▸ **What to work on**: All of the data below is to be output without alteration.

+-------+

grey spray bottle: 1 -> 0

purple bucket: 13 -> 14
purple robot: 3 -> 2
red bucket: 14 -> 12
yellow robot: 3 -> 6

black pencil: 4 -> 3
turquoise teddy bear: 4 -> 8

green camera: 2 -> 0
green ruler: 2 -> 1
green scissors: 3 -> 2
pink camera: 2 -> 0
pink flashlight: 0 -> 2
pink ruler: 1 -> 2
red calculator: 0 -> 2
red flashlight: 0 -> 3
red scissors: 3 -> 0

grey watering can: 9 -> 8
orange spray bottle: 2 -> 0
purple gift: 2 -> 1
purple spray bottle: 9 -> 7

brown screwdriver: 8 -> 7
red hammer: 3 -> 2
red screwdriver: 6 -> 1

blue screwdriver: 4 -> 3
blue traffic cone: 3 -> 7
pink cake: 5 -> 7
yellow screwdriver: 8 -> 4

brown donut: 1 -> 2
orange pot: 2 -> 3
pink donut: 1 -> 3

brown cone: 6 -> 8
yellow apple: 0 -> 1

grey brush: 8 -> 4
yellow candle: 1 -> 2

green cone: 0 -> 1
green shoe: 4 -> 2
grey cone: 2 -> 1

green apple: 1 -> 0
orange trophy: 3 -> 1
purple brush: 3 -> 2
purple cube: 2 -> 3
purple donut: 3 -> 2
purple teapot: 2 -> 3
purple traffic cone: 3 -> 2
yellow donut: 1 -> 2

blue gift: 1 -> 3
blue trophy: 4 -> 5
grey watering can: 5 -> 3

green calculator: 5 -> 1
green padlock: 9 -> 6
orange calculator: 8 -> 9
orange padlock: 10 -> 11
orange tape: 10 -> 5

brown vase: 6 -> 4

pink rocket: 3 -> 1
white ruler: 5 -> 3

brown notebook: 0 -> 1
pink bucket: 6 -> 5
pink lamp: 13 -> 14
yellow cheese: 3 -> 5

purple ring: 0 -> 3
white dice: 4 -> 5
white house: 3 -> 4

+-------+

▸ **Answer**:
grey spray bottle: 1 -> 0

purple bucket: 13 -> 14
purple robot: 3 -> 2
red bucket: 14 -> 12
yellow robot: 3 -> 6

black pencil: 4 -> 3
turquoise teddy bear: 4 -> 8

green camera: 2 -> 0
green ruler: 2 -> 1
green scissors: 3 -> 2
pink camera: 2 -> 0
pink flashlight: 0 -> 2
pink ruler: 1 -> 2
red calculator: 0 -> 2
red flashlight: 0 -> 3
red scissors: 3 -> 0

grey watering can: 9 -> 8
orange spray bottle: 2 -> 0
purple gift: 2 -> 1
purple spray bottle: 9 -> 7

brown screwdriver: 8 -> 7
red hammer: 3 -> 2
red screwdriver: 6 -> 1

blue screwdriver: 4 -> 3
blue traffic cone: 3 -> 7
pink cake: 5 -> 7
yellow screwdriver: 8 -> 4

brown donut: 1 -> 2
orange pot: 2 -> 3
pink donut: 1 -> 3

brown cone: 6 -> 8
yellow apple: 0 -> 1

grey brush: 8 -> 4
yellow candle: 1 -> 2

green cone: 0 -> 1
green shoe: 4 -> 2
grey cone: 2 -> 1

green apple: 1 -> 0
orange trophy: 3 -> 1
purple brush: 3 -> 2
purple cube: 2 -> 3
purple donut: 3 -> 2
purple teapot: 2 -> 3
purple traffic cone: 3 -> 2
yellow donut: 1 -> 2

blue gift: 1 -> 3
blue trophy: 4 -> 5
grey watering can: 5 -> 3

green calculator: 5 -> 1
green padlock: 9 -> 6
orange calculator: 8 -> 9
orange padlock: 10 -> 11
orange tape: 10 -> 5

brown vase: 6 -> 4

pink rocket: 3 -> 1
white ruler: 5 -> 3

brown notebook: 0 -> 1
pink bucket: 6 -> 5
pink lamp: 13 -> 14
yellow cheese: 3 -> 5

purple ring: 0 -> 3
white dice: 4 -> 5
white house: 3 -> 4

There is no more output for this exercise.